» EXERCISE AIM:
Looking at the data below, how many lines include the word "degrees"? Respond with the number only.

Object tracking records:
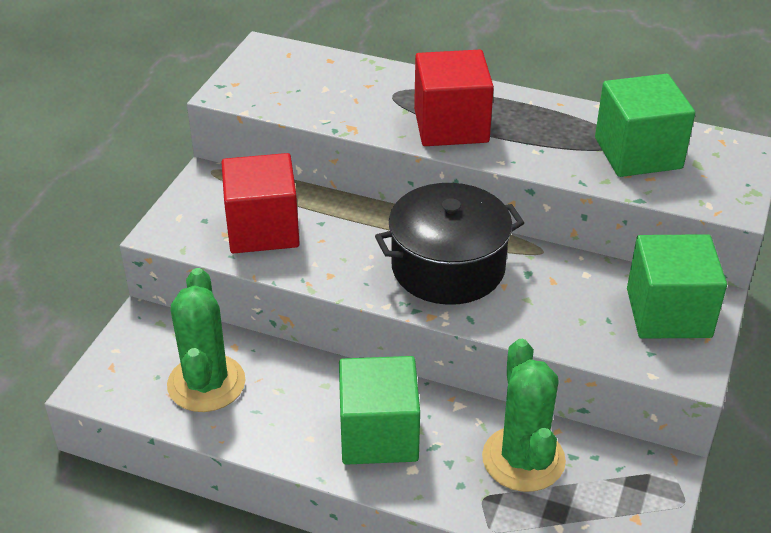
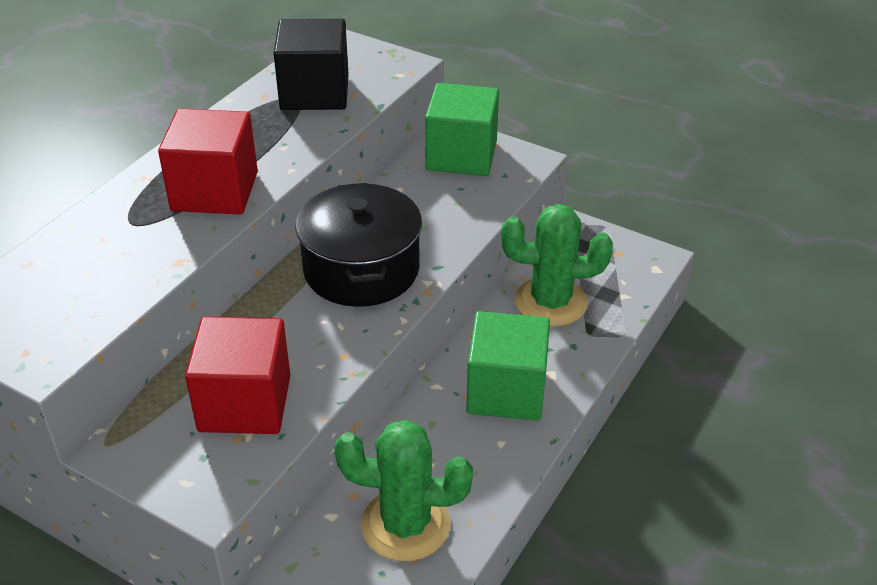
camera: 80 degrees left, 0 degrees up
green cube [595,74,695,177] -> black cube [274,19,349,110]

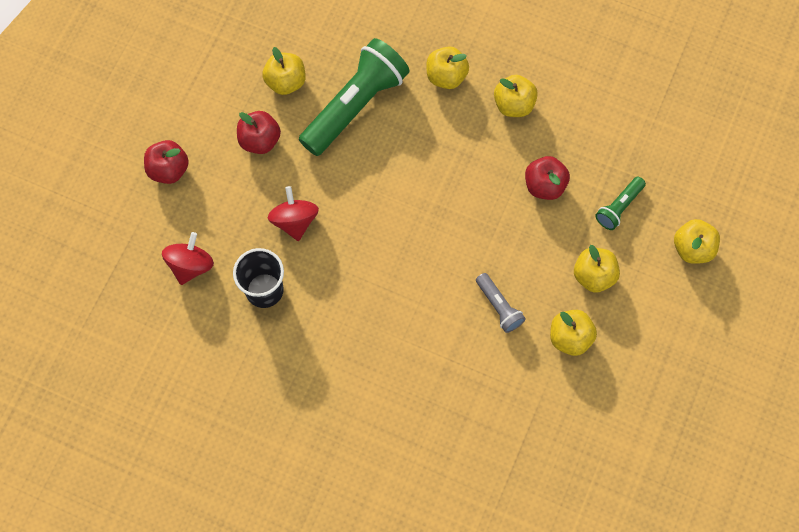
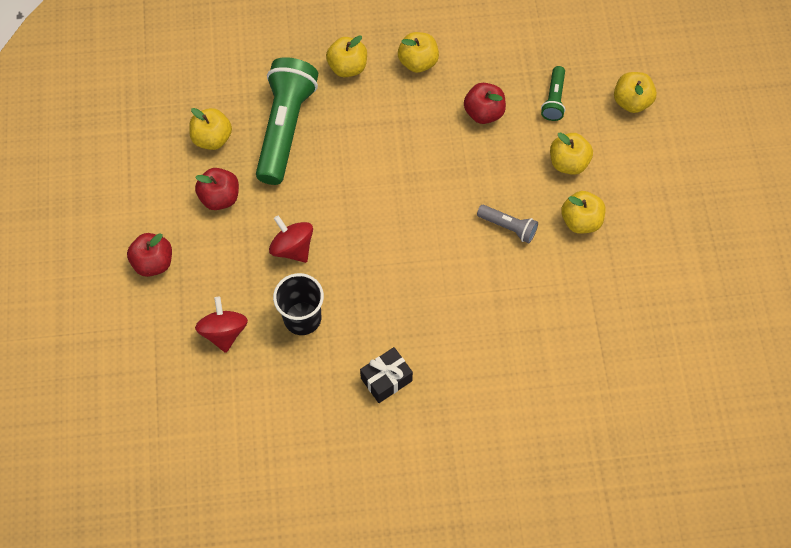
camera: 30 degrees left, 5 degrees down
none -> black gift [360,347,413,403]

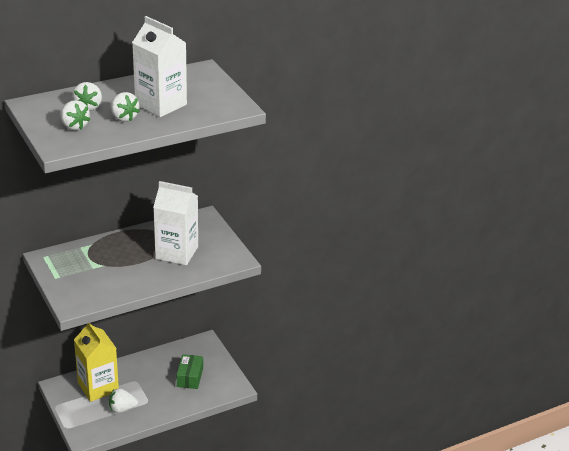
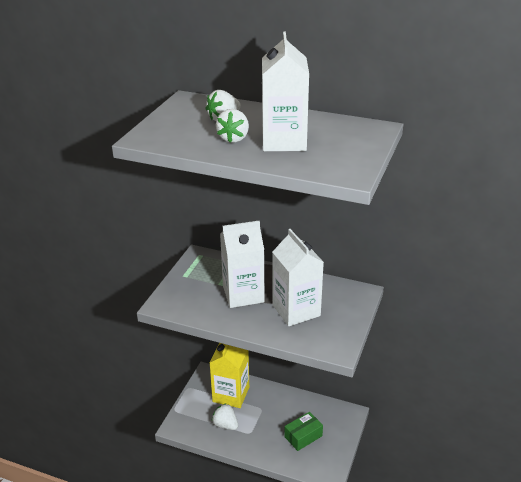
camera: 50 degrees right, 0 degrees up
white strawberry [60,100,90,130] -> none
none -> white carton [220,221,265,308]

» WRITTEN ANSWER:
3